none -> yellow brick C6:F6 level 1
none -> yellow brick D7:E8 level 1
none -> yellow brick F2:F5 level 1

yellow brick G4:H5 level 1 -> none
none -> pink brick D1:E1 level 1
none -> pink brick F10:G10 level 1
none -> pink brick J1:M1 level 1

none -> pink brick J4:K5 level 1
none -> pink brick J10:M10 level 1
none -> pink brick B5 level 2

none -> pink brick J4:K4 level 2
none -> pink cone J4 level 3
● ● ● ● ●
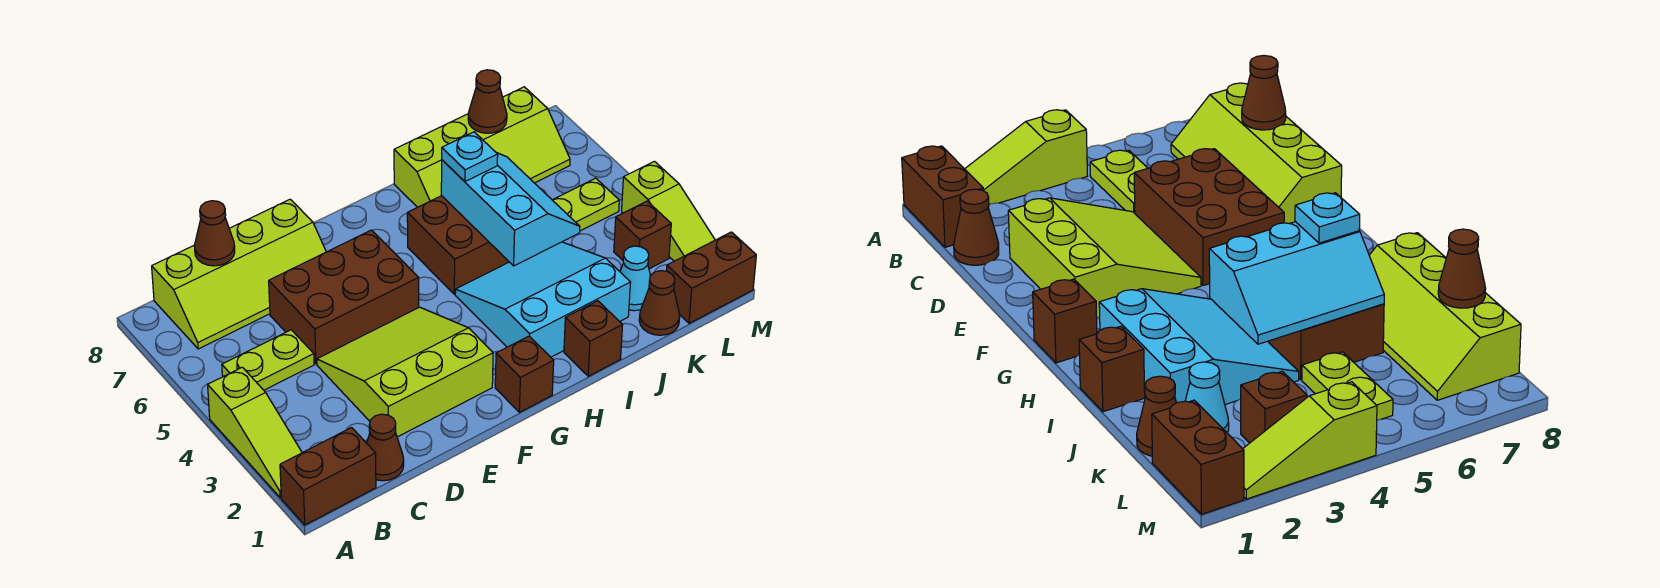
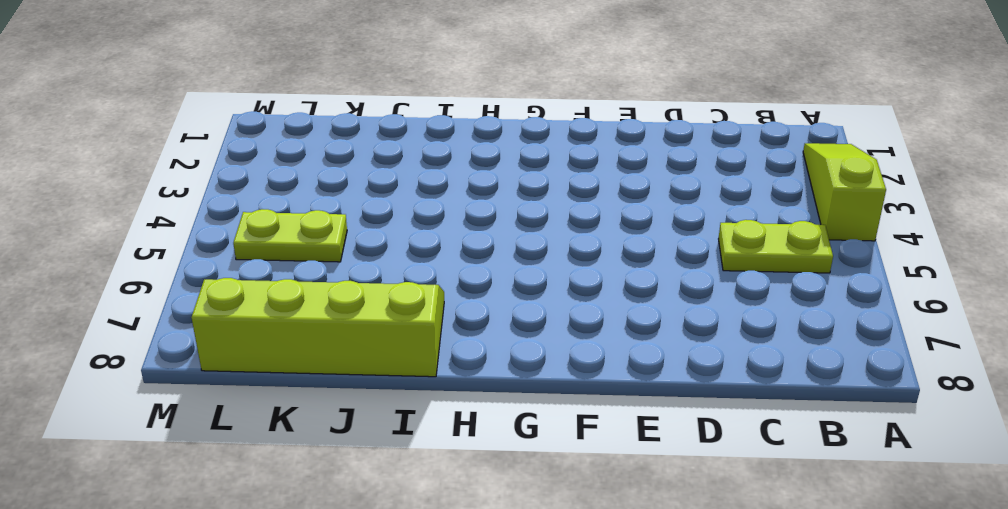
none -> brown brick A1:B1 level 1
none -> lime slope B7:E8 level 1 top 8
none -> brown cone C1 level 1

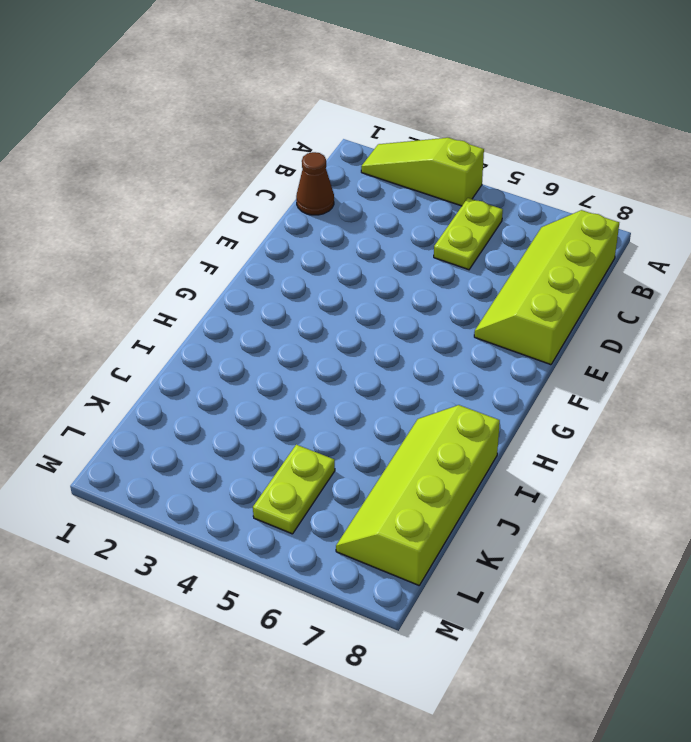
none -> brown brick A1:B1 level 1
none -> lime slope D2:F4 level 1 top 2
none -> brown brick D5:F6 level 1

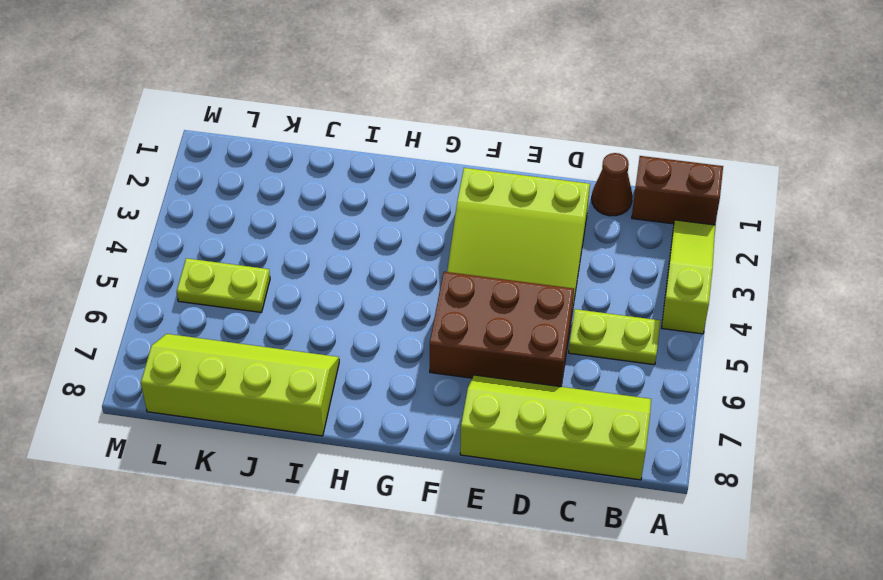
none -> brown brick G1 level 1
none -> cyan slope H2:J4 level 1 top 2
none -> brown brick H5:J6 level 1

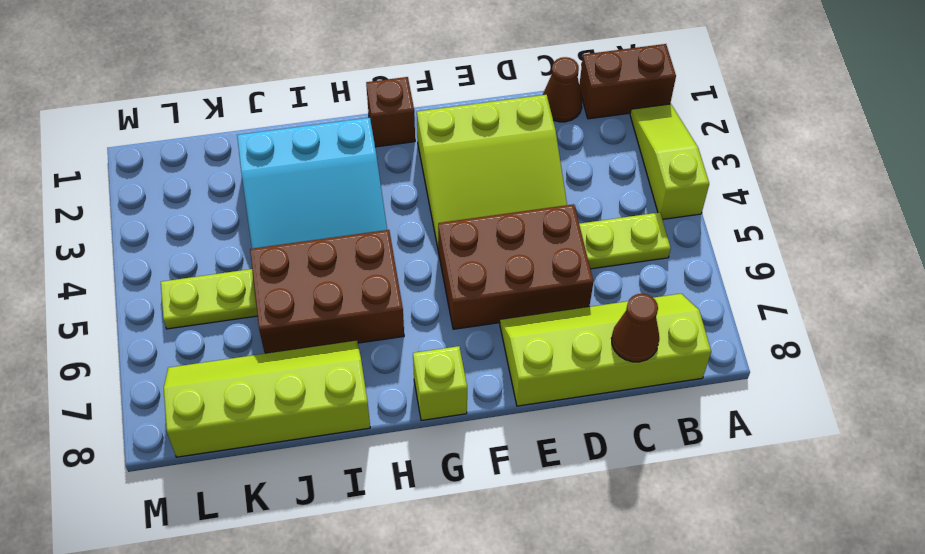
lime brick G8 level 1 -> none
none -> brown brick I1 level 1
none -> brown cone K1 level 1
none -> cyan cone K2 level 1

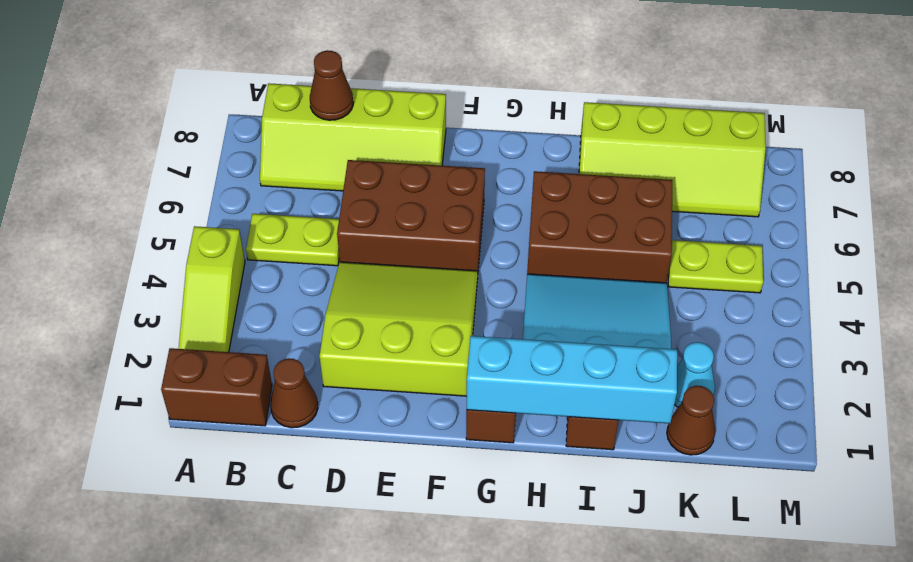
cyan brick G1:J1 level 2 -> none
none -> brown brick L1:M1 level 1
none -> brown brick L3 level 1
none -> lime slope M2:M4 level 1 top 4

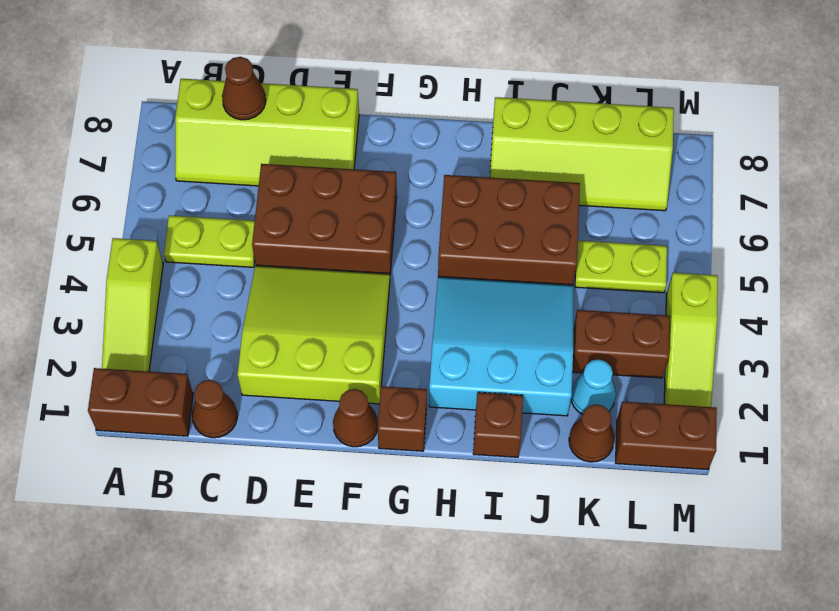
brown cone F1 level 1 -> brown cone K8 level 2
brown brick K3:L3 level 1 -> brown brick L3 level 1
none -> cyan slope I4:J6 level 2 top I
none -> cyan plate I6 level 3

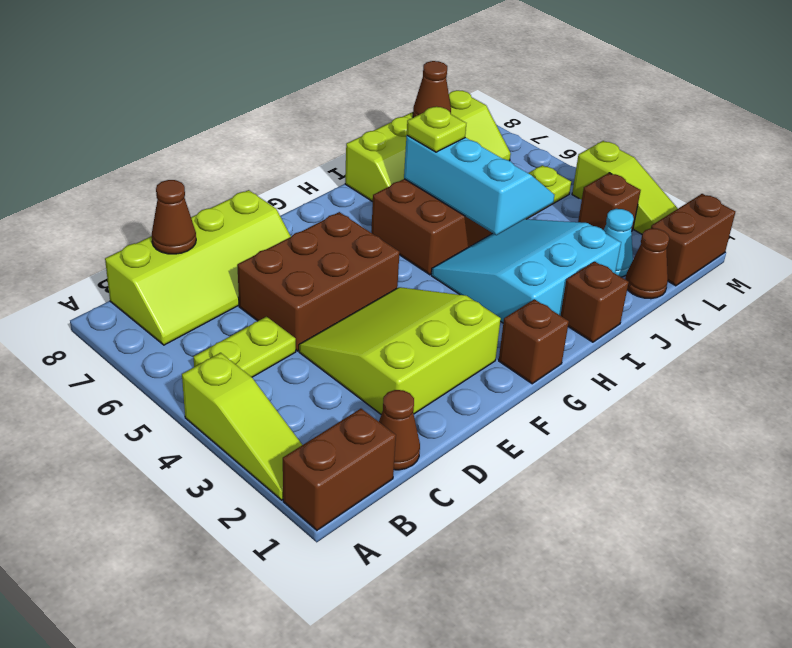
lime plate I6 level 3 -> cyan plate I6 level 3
● ● ● ● ●
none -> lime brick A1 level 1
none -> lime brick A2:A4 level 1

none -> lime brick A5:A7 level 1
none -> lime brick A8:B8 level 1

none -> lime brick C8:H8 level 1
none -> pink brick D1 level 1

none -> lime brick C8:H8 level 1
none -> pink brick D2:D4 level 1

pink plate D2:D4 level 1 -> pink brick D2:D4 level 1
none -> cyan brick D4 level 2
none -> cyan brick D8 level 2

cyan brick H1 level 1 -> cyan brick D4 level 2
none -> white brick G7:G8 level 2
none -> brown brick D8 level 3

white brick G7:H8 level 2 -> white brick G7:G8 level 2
● ● ● ● ●
*Your objective*. Working from the material above, retype exactly the lines from the one with "none -> pink brick J1:M1 level 1" through the one with "none -> pink cone J4 level 3", both included, and only those lines.

*Reply*.
none -> pink brick J1:M1 level 1

none -> pink brick J4:K5 level 1
none -> pink brick J10:M10 level 1
none -> pink brick B5 level 2

none -> pink brick J4:K4 level 2
none -> pink cone J4 level 3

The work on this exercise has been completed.